Make an exact copy of the data below, leaving out every picture.

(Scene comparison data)
•••
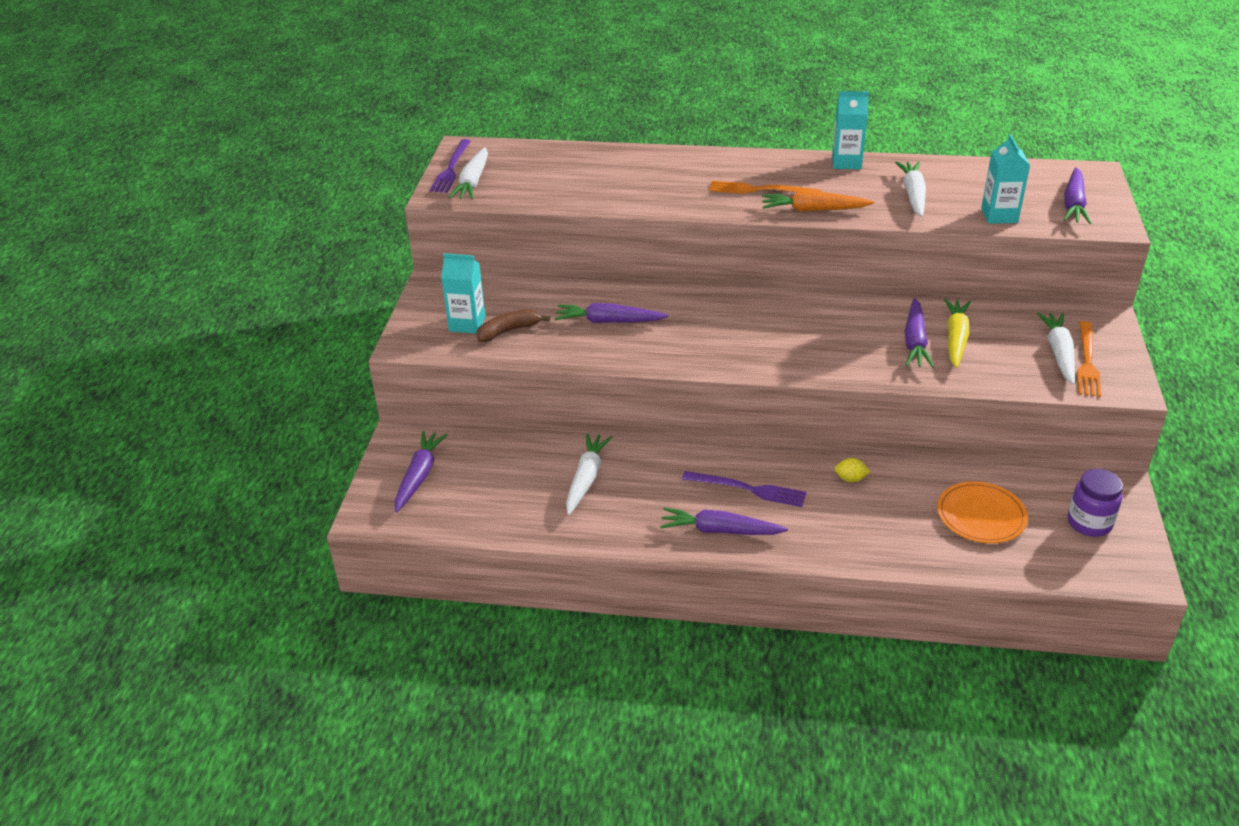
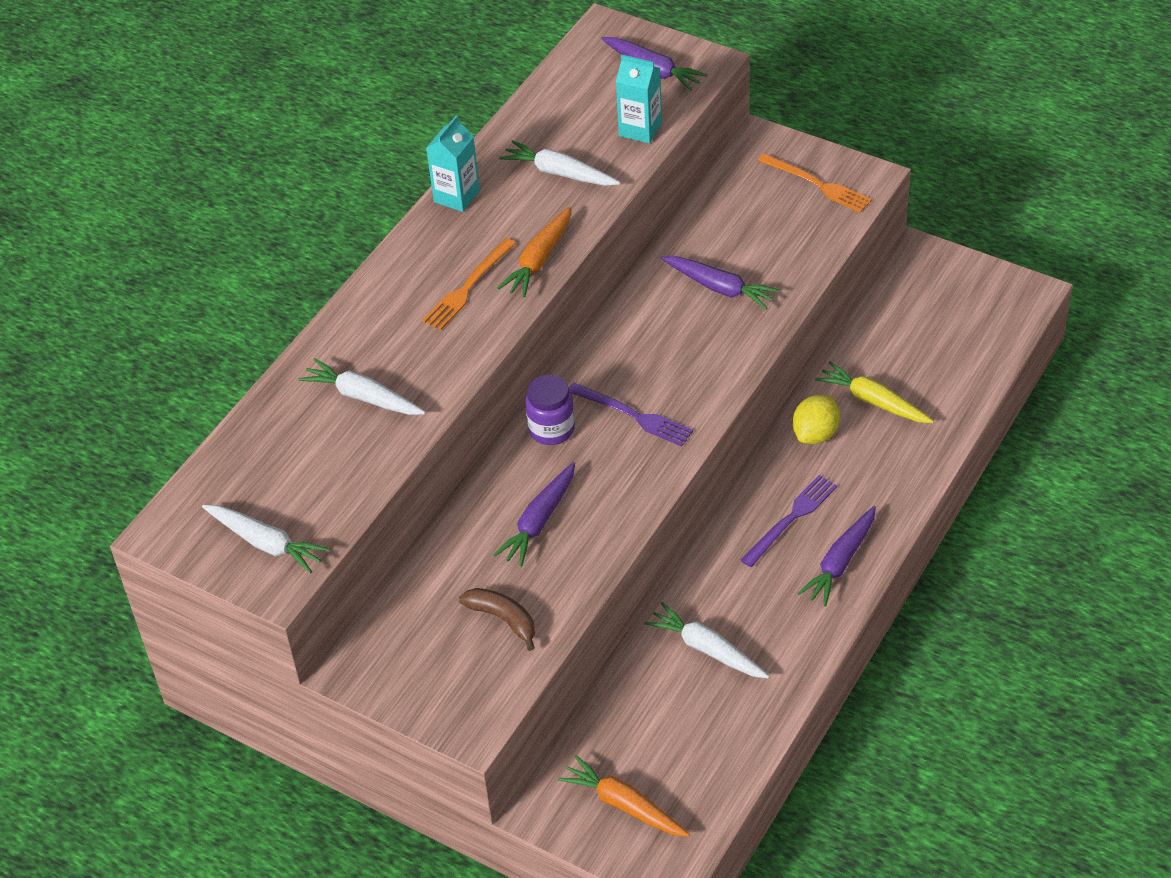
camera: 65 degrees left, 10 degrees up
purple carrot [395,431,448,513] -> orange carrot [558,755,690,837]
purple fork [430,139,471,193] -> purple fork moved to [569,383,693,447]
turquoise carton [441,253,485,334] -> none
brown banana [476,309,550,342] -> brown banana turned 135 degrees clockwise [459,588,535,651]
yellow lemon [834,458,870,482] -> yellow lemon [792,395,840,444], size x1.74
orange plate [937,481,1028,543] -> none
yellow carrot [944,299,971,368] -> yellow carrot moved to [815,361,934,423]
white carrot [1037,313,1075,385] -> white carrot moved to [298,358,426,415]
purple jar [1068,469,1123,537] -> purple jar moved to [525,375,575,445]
•••
Response to this task
camera: 65 degrees left, 10 degrees up
purple carrot [395,431,448,513] -> orange carrot [558,755,690,837]
purple fork [430,139,471,193] -> purple fork moved to [569,383,693,447]
turquoise carton [441,253,485,334] -> none
brown banana [476,309,550,342] -> brown banana turned 135 degrees clockwise [459,588,535,651]
yellow lemon [834,458,870,482] -> yellow lemon [792,395,840,444], size x1.74
orange plate [937,481,1028,543] -> none
yellow carrot [944,299,971,368] -> yellow carrot moved to [815,361,934,423]
white carrot [1037,313,1075,385] -> white carrot moved to [298,358,426,415]
purple jar [1068,469,1123,537] -> purple jar moved to [525,375,575,445]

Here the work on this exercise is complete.